BEGIN

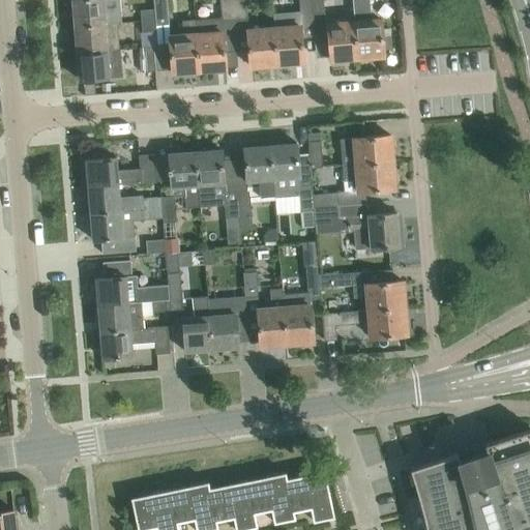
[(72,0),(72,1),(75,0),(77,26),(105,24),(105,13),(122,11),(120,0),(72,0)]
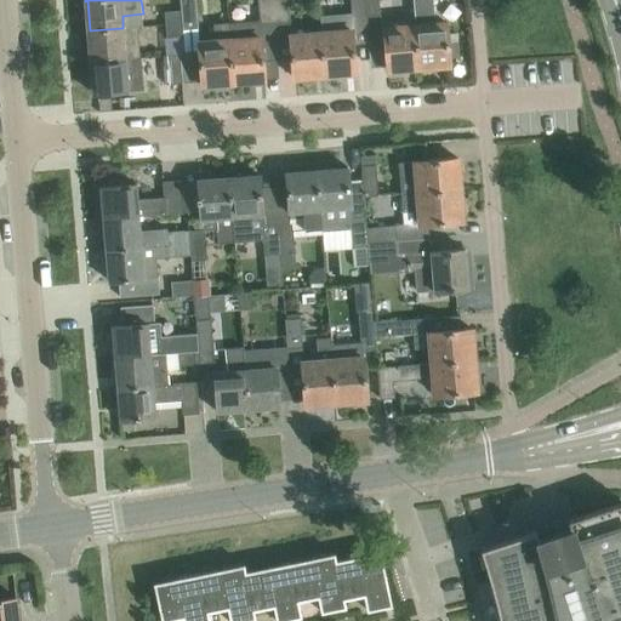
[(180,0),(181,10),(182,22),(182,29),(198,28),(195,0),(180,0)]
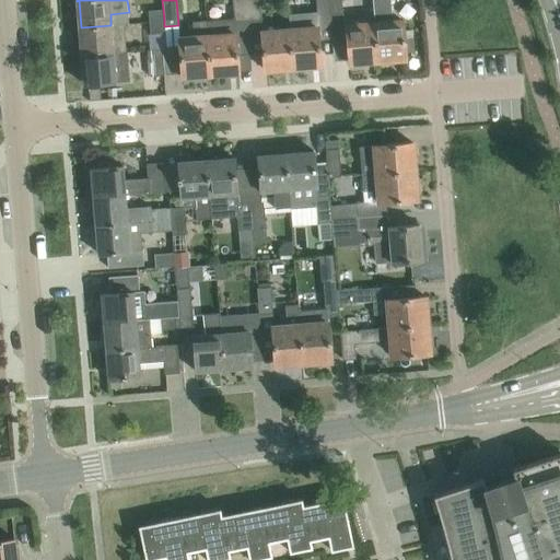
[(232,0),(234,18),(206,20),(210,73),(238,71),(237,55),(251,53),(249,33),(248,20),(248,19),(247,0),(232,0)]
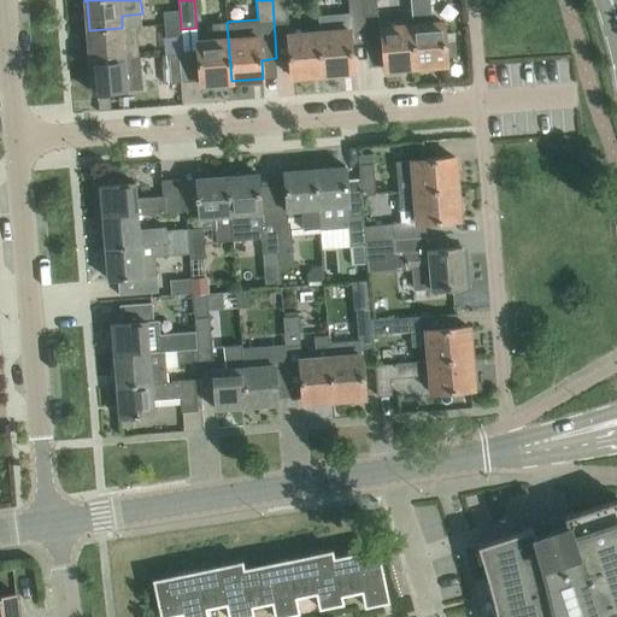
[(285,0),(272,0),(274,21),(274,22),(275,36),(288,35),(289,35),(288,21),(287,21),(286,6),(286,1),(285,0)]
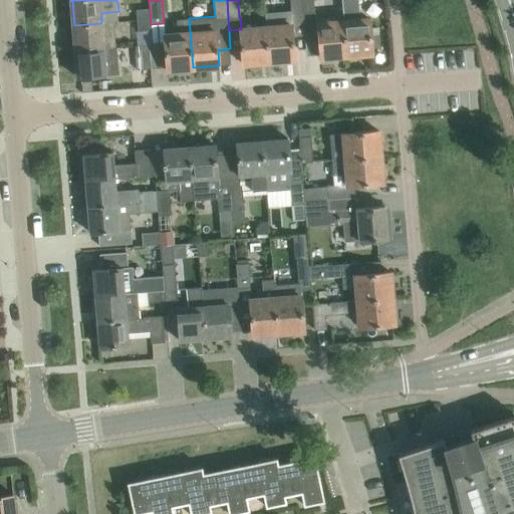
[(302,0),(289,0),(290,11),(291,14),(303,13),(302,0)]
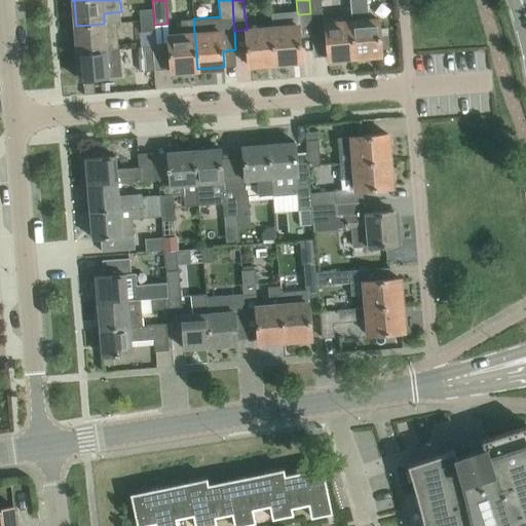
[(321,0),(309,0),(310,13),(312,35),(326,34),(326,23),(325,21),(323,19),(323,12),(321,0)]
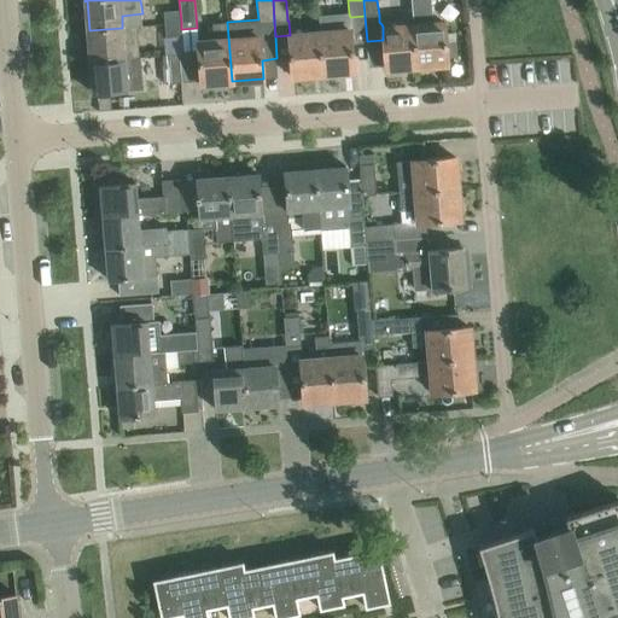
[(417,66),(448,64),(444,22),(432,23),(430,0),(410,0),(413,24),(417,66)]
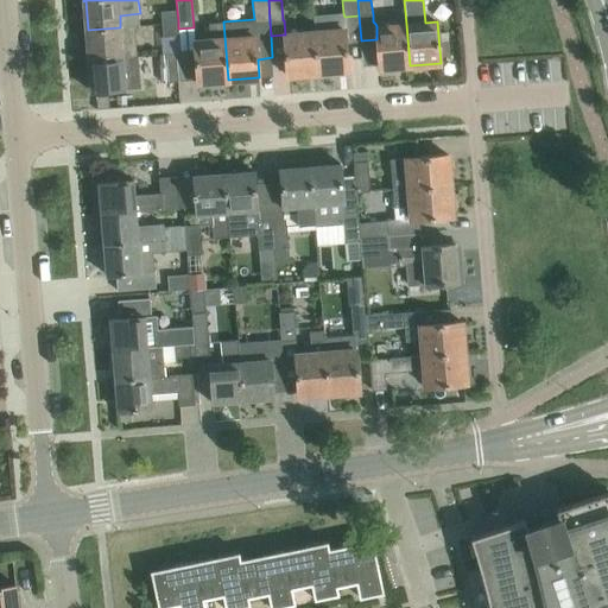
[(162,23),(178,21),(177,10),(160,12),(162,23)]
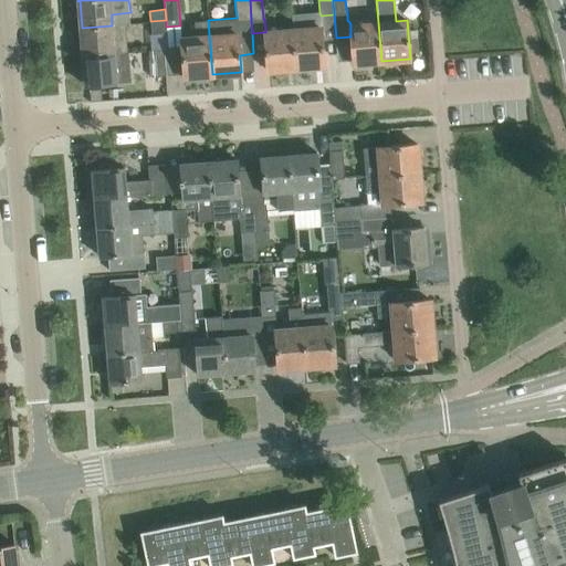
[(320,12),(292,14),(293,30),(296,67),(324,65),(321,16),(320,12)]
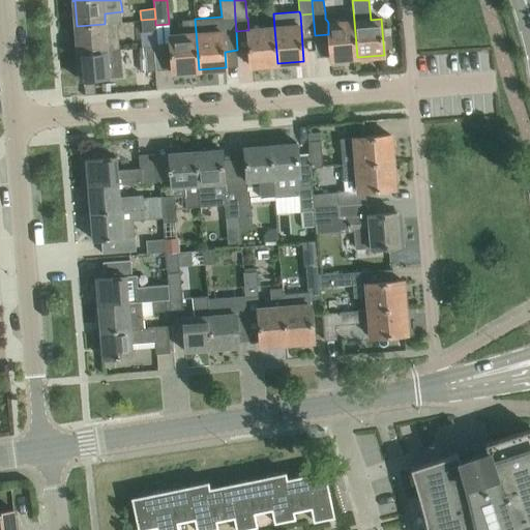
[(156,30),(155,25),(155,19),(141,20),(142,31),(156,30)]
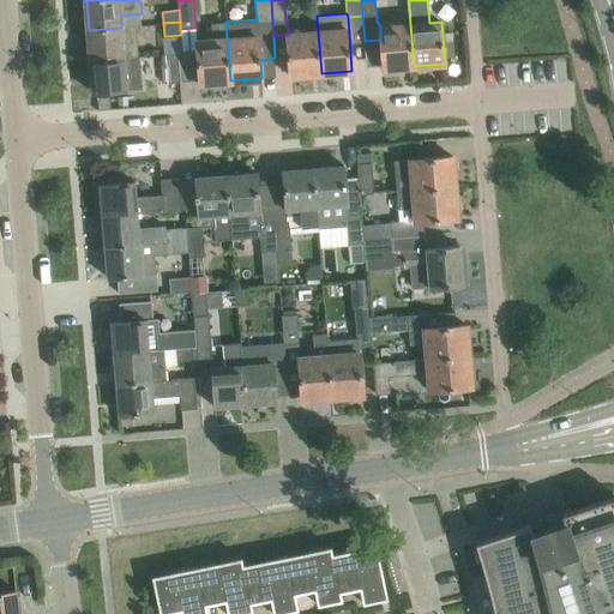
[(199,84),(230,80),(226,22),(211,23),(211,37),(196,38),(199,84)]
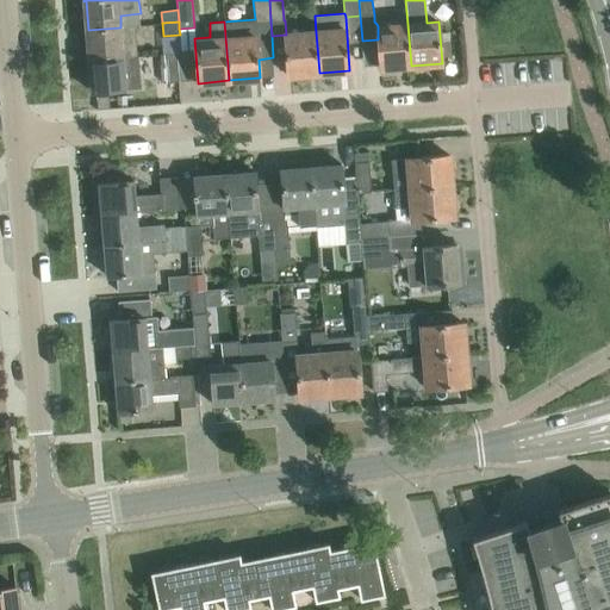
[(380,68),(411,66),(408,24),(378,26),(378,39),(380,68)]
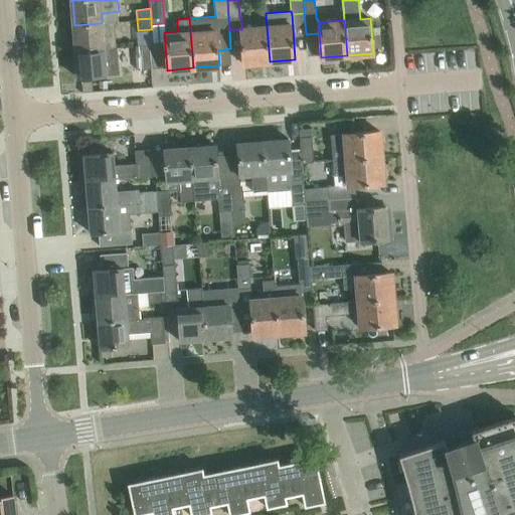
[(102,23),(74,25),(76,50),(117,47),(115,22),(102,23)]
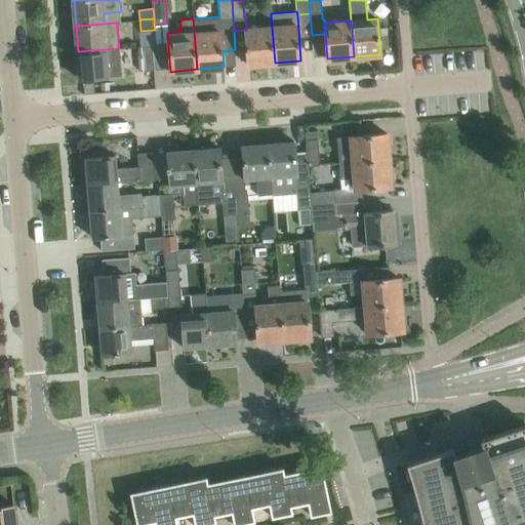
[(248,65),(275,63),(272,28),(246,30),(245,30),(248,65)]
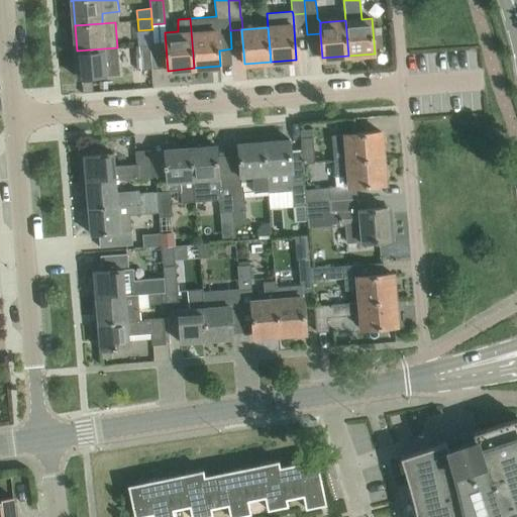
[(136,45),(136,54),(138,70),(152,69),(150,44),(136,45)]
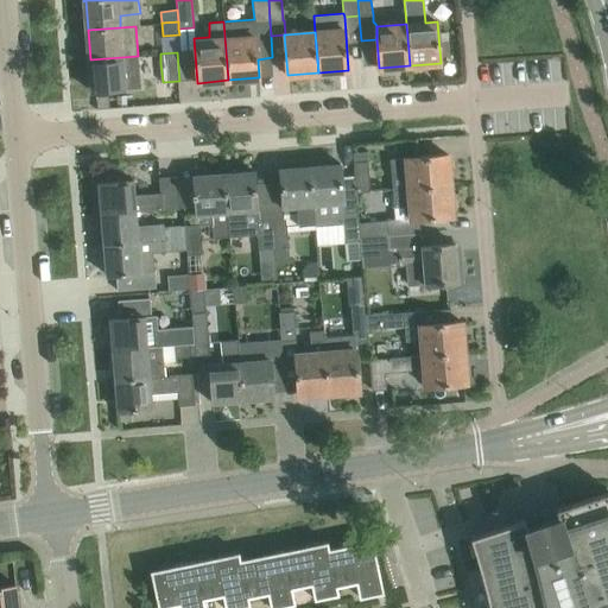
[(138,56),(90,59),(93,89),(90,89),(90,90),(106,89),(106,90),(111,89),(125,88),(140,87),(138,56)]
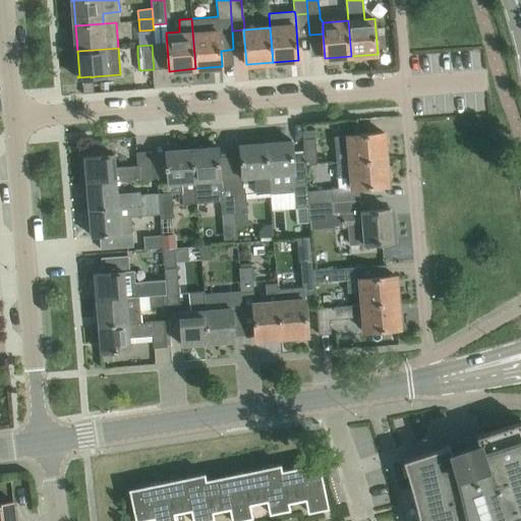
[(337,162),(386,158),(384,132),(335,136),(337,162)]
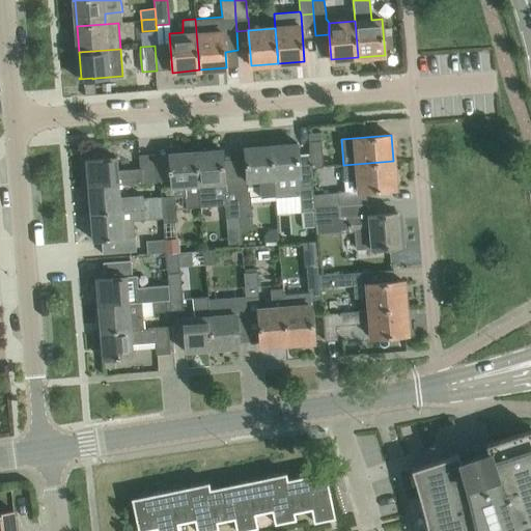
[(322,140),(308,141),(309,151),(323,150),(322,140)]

END

__Work request__
Extract precisely the lines beginning at the line containing "[(380,68),(411,66),(408,24),(378,26),(378,39),(380,68)]" and ending at the last line of the entries above, exactly as written and with no pictures.

__Answer for the task__
[(380,68),(411,66),(408,24),(378,26),(378,39),(380,68)]
[(102,23),(74,25),(76,50),(117,47),(115,22),(102,23)]
[(248,65),(275,63),(272,28),(246,30),(245,30),(248,65)]
[(136,45),(136,54),(138,70),(152,69),(150,44),(136,45)]
[(138,56),(90,59),(93,89),(90,89),(90,90),(106,89),(106,90),(111,89),(125,88),(140,87),(138,56)]
[(337,162),(386,158),(384,132),(335,136),(337,162)]
[(322,140),(308,141),(309,151),(323,150),(322,140)]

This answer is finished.